#### ITEMS:
------

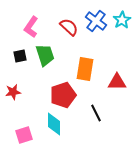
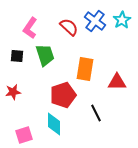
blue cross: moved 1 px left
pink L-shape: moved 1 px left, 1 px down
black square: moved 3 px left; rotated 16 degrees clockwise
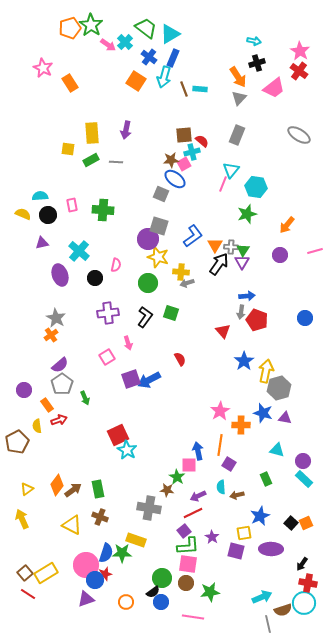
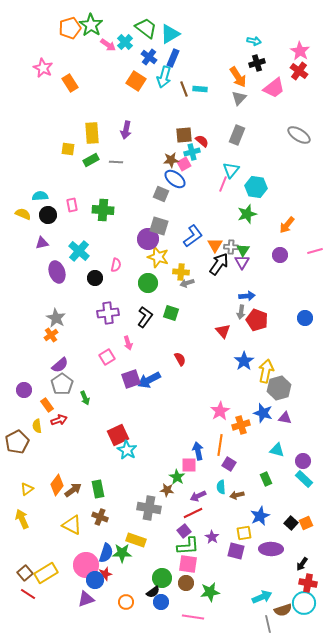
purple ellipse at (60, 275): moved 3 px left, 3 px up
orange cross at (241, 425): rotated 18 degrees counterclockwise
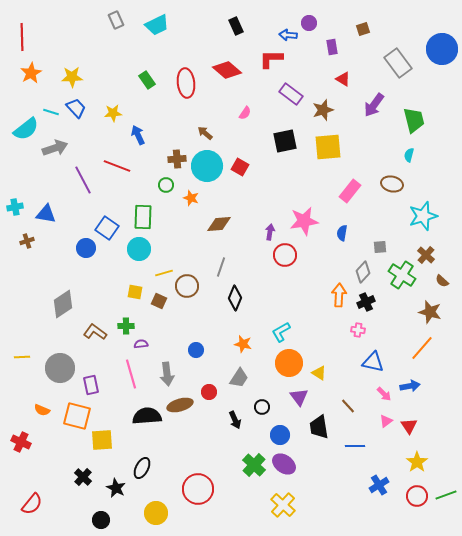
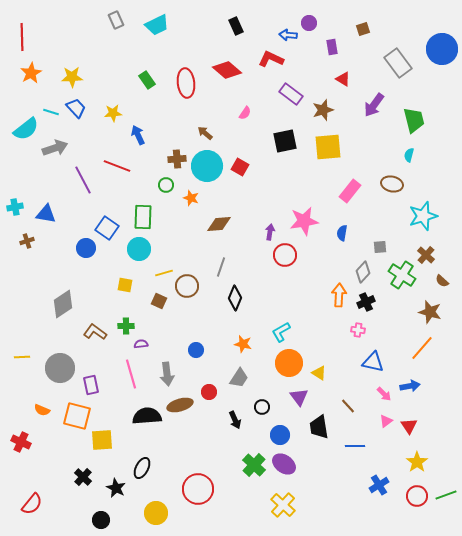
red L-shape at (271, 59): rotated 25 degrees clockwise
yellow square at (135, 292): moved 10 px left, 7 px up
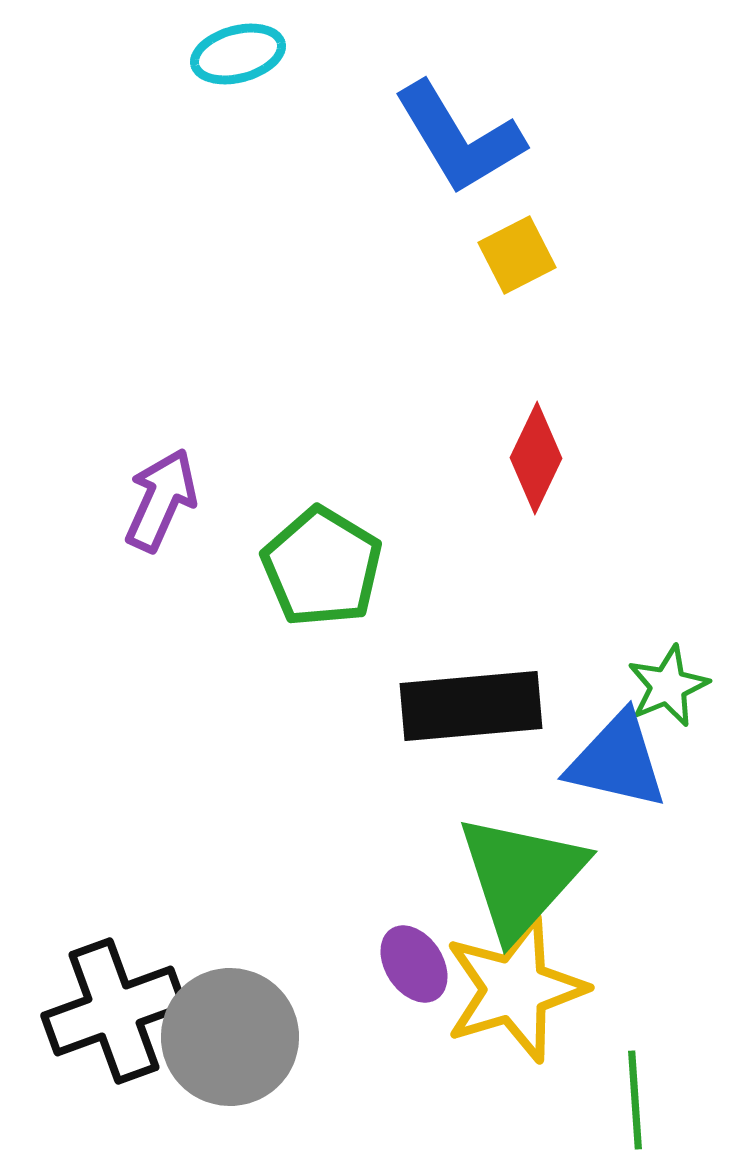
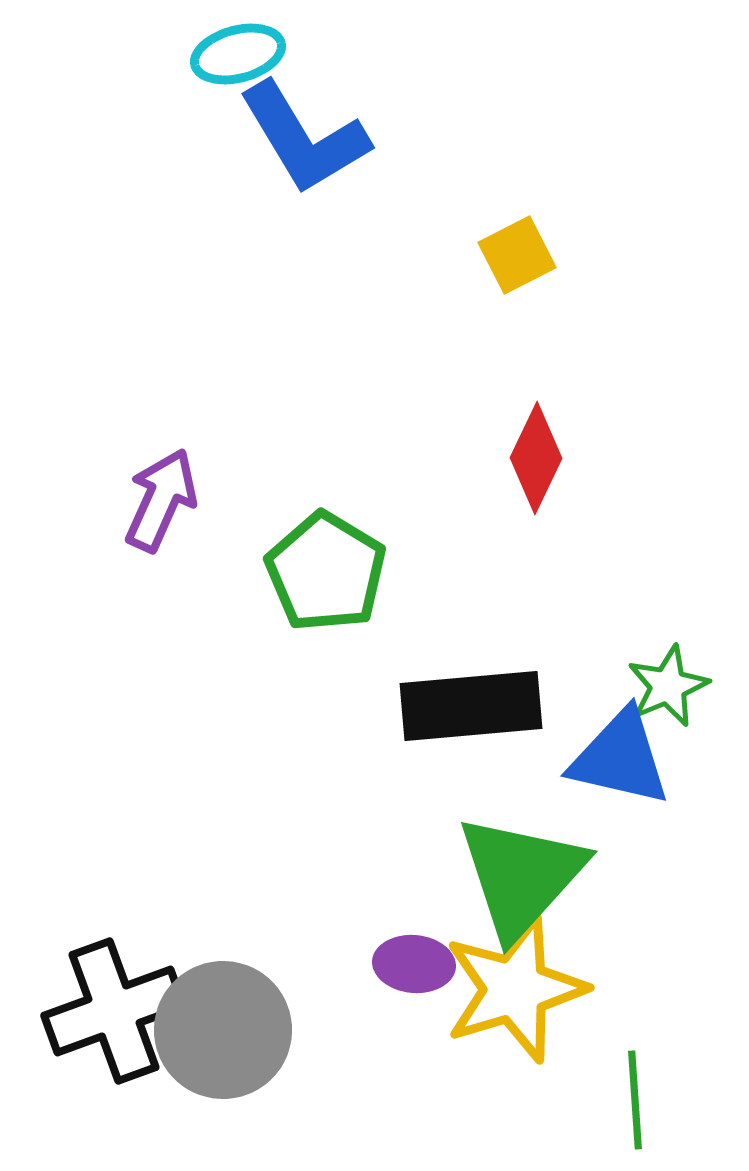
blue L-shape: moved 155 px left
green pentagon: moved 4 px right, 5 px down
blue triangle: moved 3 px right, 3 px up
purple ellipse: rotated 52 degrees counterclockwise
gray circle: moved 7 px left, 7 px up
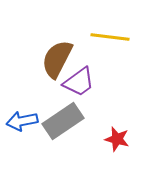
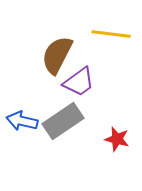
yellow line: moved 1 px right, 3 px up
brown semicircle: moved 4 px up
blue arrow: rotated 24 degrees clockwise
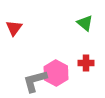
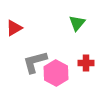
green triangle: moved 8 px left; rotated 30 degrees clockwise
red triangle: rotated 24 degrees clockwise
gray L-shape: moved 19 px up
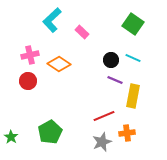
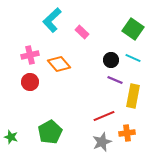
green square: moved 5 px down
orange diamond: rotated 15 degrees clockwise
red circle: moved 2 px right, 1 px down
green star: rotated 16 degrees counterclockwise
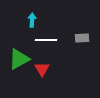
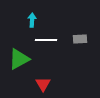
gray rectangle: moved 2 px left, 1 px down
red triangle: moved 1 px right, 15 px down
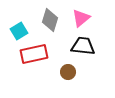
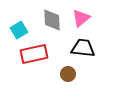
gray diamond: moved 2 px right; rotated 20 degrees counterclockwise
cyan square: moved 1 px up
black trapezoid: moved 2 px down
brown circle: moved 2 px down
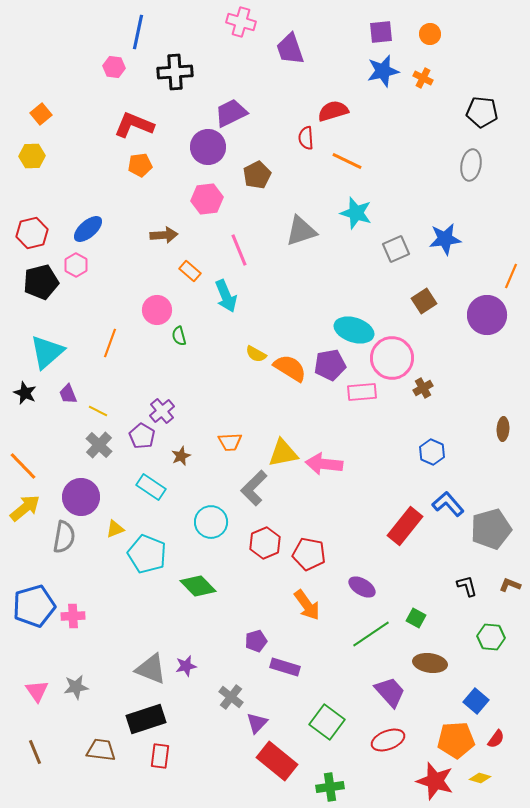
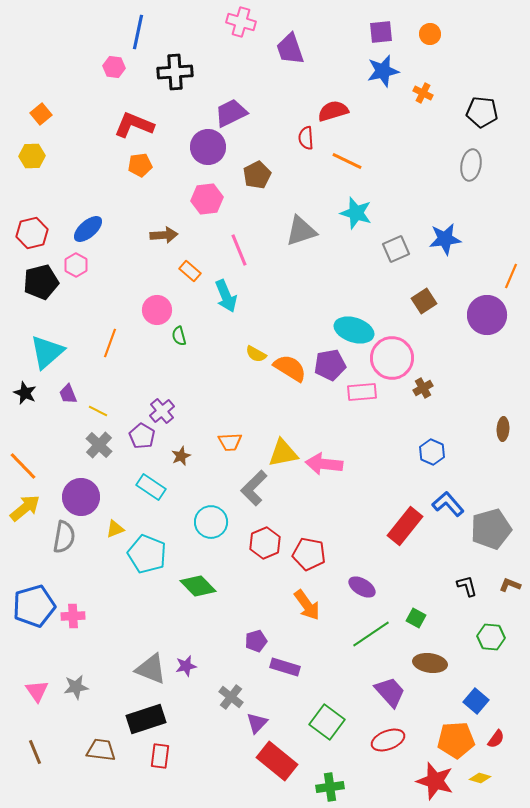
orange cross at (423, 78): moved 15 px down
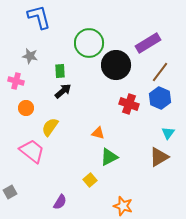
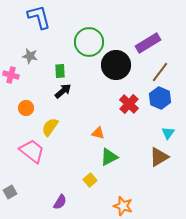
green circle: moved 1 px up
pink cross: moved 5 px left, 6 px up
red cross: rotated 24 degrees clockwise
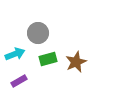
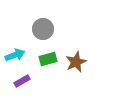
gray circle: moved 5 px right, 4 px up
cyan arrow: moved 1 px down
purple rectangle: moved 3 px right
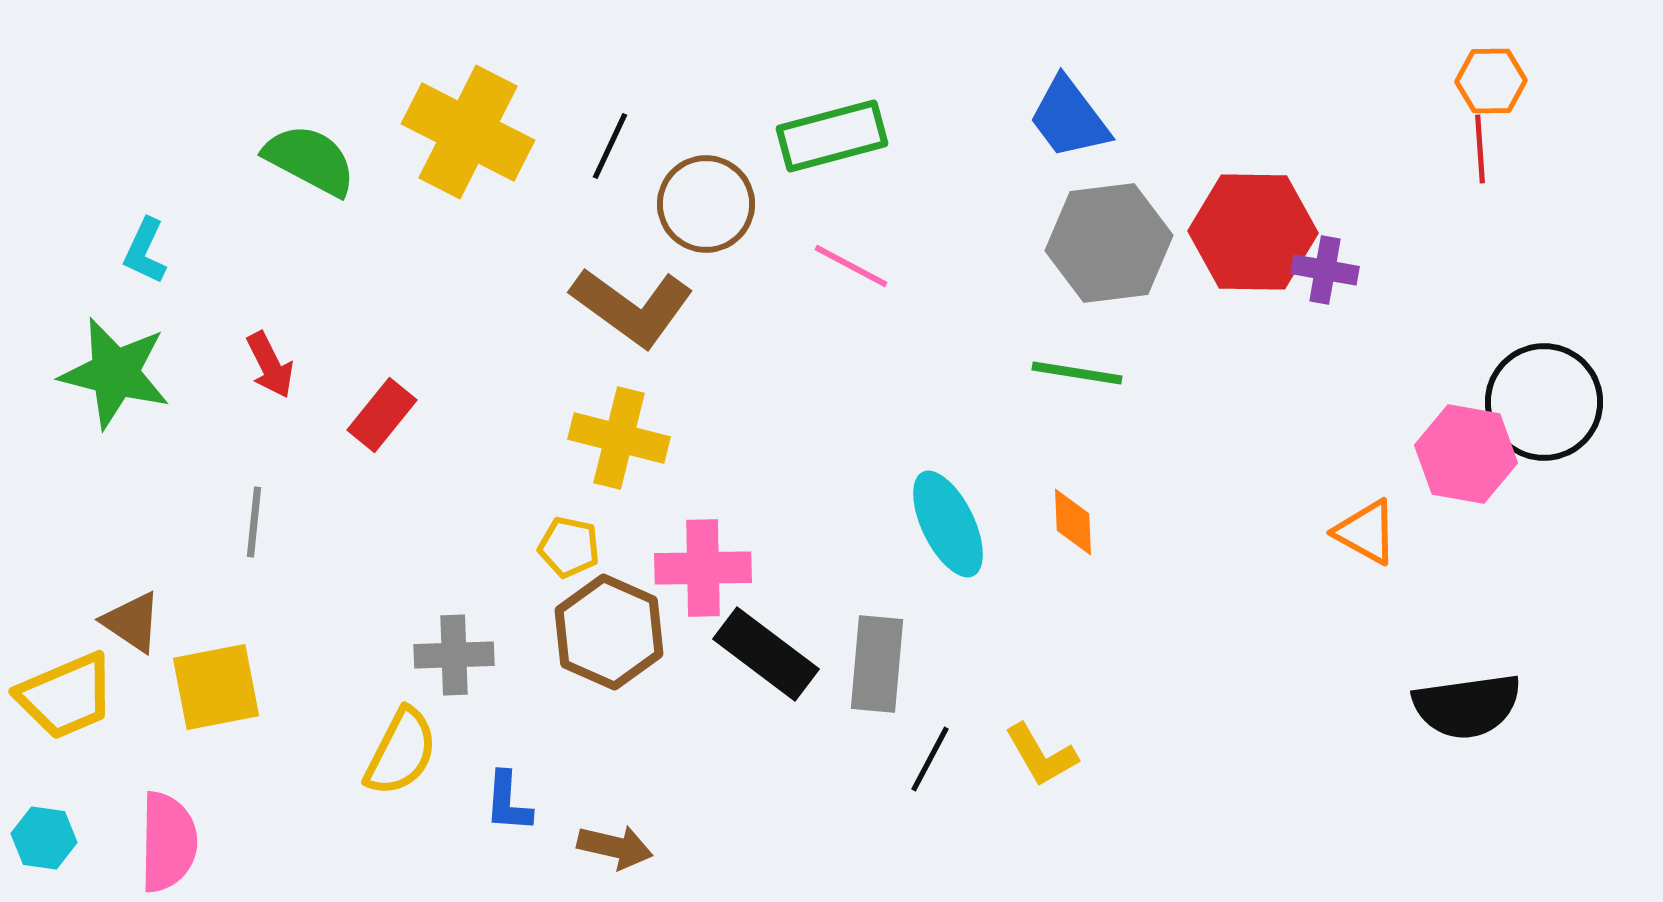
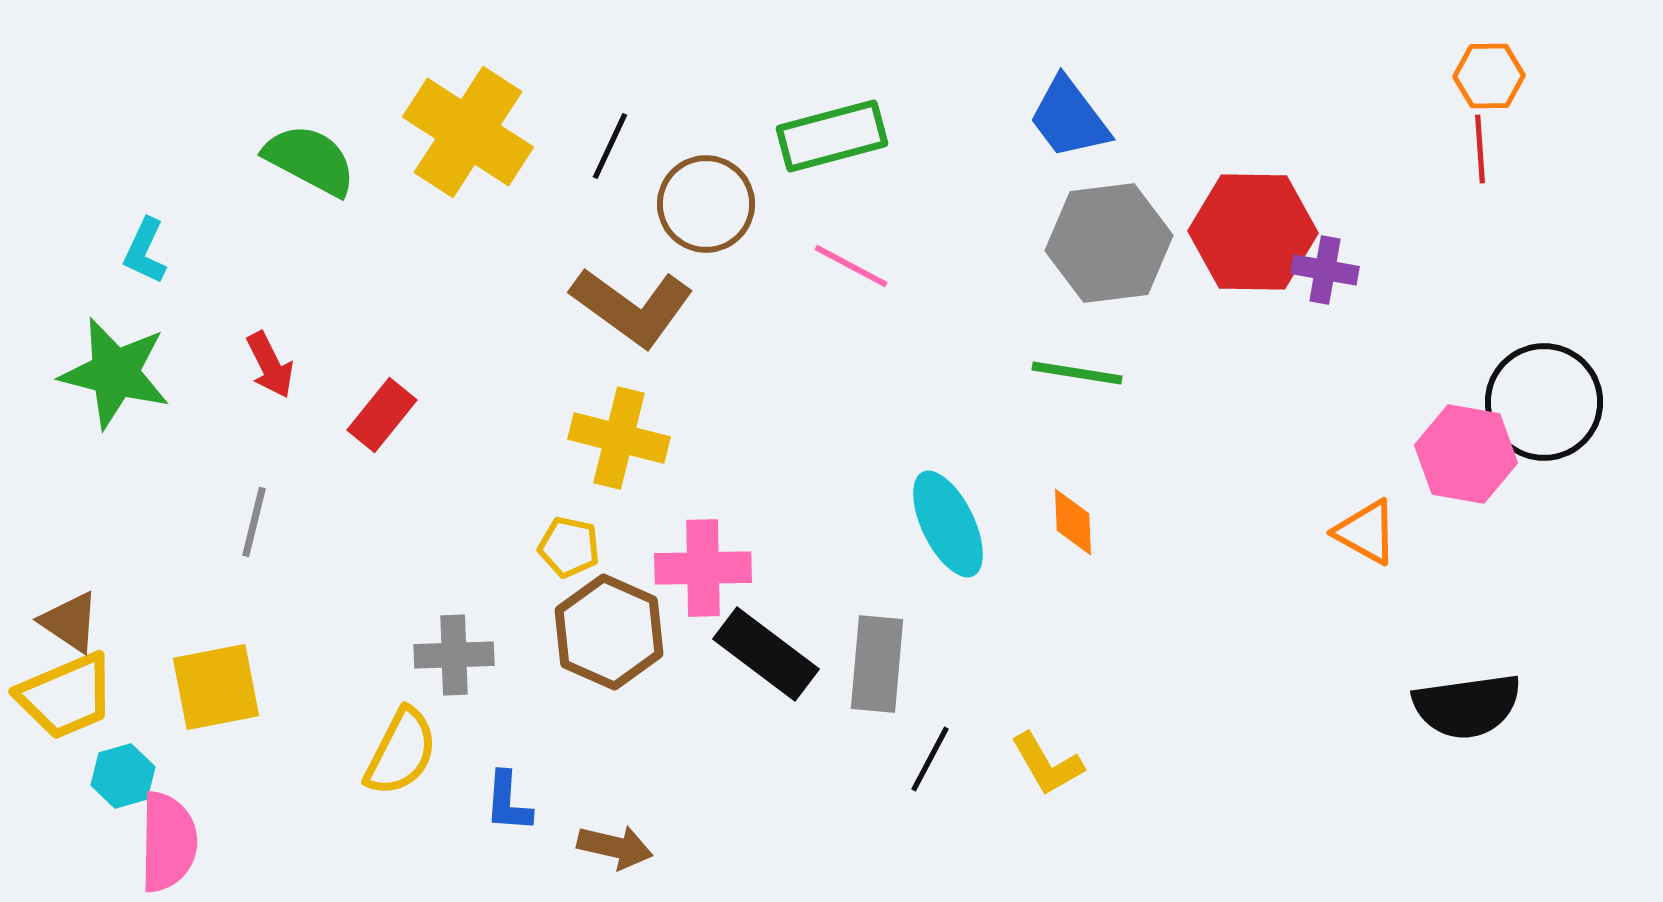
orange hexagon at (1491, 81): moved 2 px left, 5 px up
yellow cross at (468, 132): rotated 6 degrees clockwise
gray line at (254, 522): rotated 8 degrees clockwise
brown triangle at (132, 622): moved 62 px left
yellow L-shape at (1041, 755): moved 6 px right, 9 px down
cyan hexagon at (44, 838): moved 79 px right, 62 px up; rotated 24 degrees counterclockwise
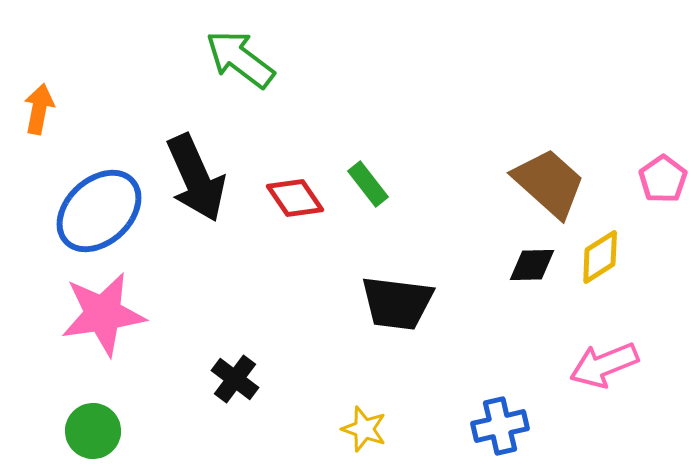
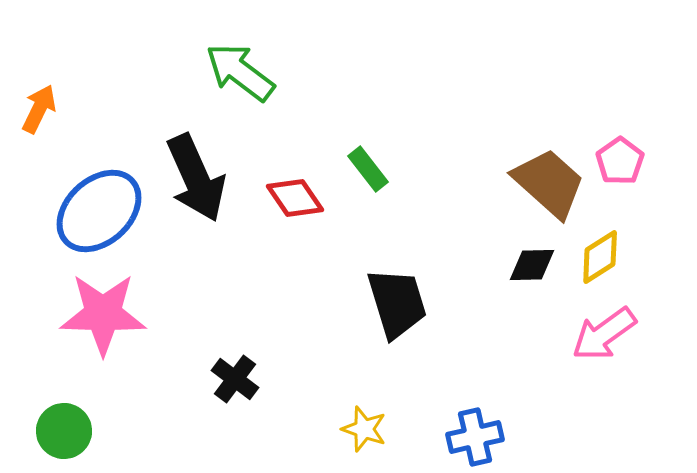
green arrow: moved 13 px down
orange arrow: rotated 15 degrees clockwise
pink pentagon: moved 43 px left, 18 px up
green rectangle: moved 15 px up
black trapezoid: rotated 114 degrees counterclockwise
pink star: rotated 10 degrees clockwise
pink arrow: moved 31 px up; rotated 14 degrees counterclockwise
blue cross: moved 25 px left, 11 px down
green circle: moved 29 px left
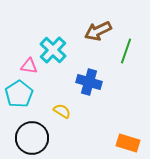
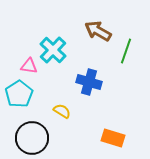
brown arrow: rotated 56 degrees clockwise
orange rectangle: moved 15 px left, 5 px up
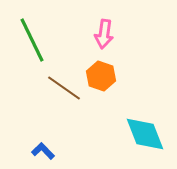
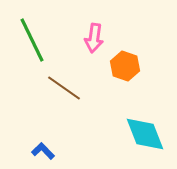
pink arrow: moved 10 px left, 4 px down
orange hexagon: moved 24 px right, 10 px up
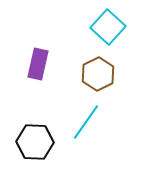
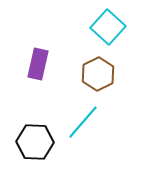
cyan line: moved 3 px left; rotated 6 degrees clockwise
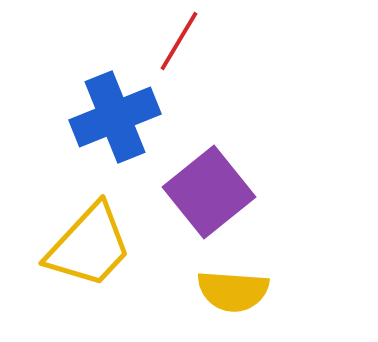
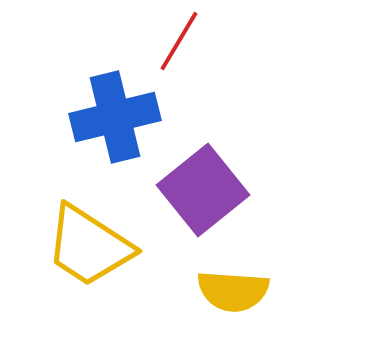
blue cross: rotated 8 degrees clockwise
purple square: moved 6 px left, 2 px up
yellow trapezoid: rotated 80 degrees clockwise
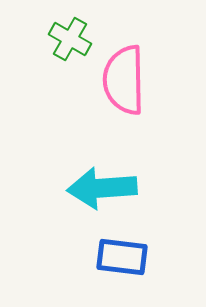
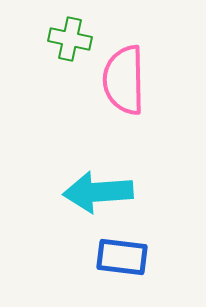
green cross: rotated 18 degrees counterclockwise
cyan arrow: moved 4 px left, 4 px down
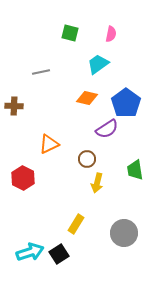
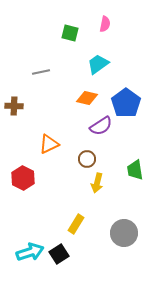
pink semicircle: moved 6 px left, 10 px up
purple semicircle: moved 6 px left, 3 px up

------

#### TO DO:
Which lines of the items above contain the word "shape"? Copy out every one of them.

#### OUTPUT FOR THIS EXERCISE:
pink L-shape: moved 1 px left, 1 px down
red L-shape at (271, 59): rotated 25 degrees clockwise
blue L-shape: moved 155 px left
gray L-shape: moved 19 px up
yellow L-shape at (1041, 755): moved 6 px right, 9 px down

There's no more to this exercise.